#### PROBLEM STATEMENT:
The goal here is an exact copy of the entries below, without their pictures.

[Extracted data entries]
·····
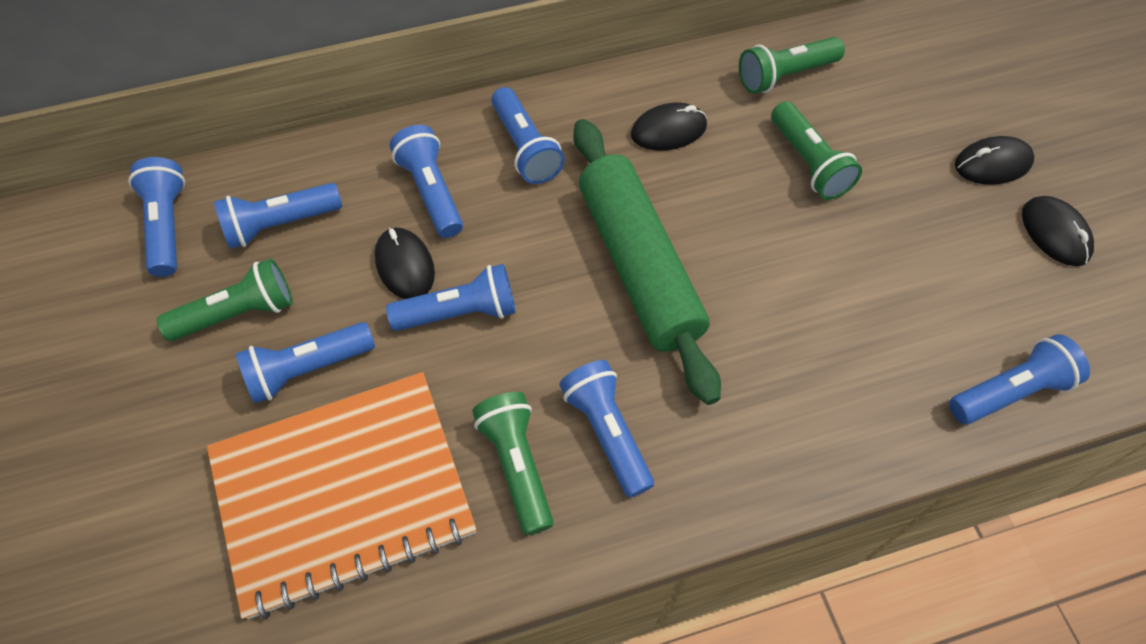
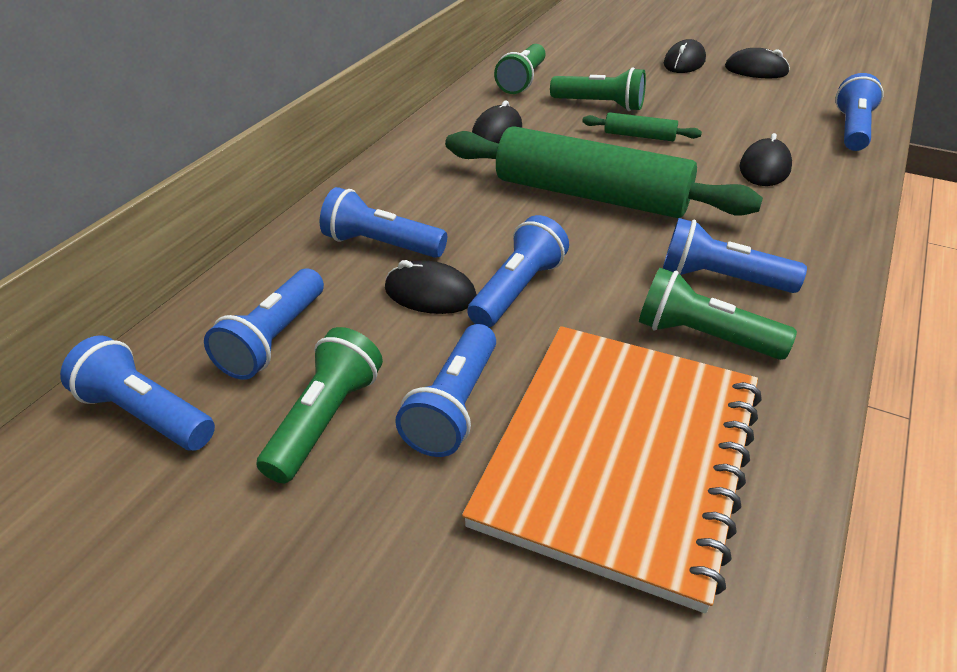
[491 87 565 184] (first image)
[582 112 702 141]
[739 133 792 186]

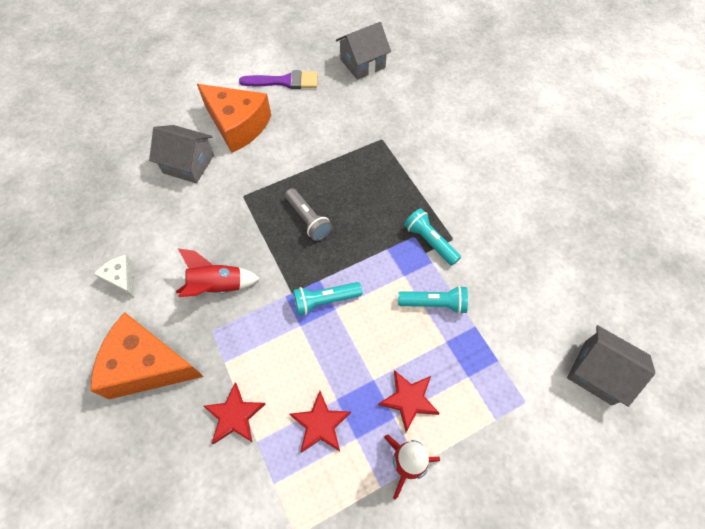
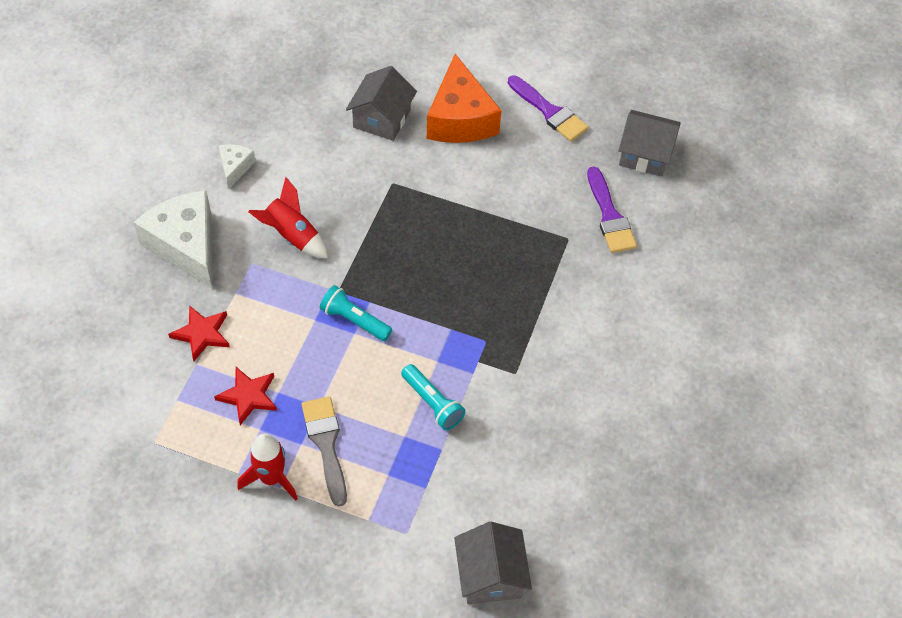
[346 66 417 141]
[285 189 332 241] (first image)
[404 208 461 266] (first image)
[133 191 212 289]
[302 397 347 507]
[587 167 637 253]

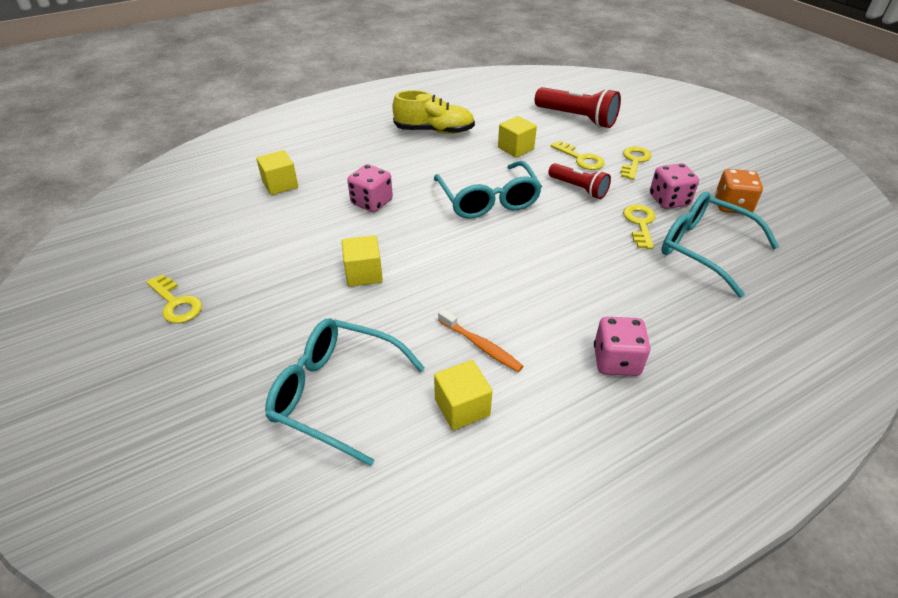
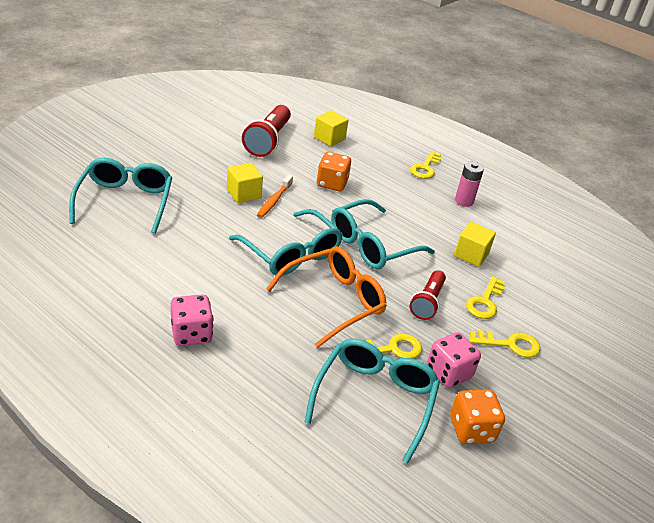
[242 105 291 157]
[455 162 484 207]
[317 152 351 191]
[410 151 441 179]
[257 175 293 218]
[434 360 492 430] (first image)
[229 209 343 276]
[266 246 387 348]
·····
#### SOLUTION TO THIS PROBLEM:
[491 87 565 184] (first image)
[582 112 702 141]
[739 133 792 186]

[346 66 417 141]
[285 189 332 241] (first image)
[404 208 461 266] (first image)
[133 191 212 289]
[302 397 347 507]
[587 167 637 253]

[242 105 291 157]
[455 162 484 207]
[317 152 351 191]
[410 151 441 179]
[257 175 293 218]
[434 360 492 430] (first image)
[229 209 343 276]
[266 246 387 348]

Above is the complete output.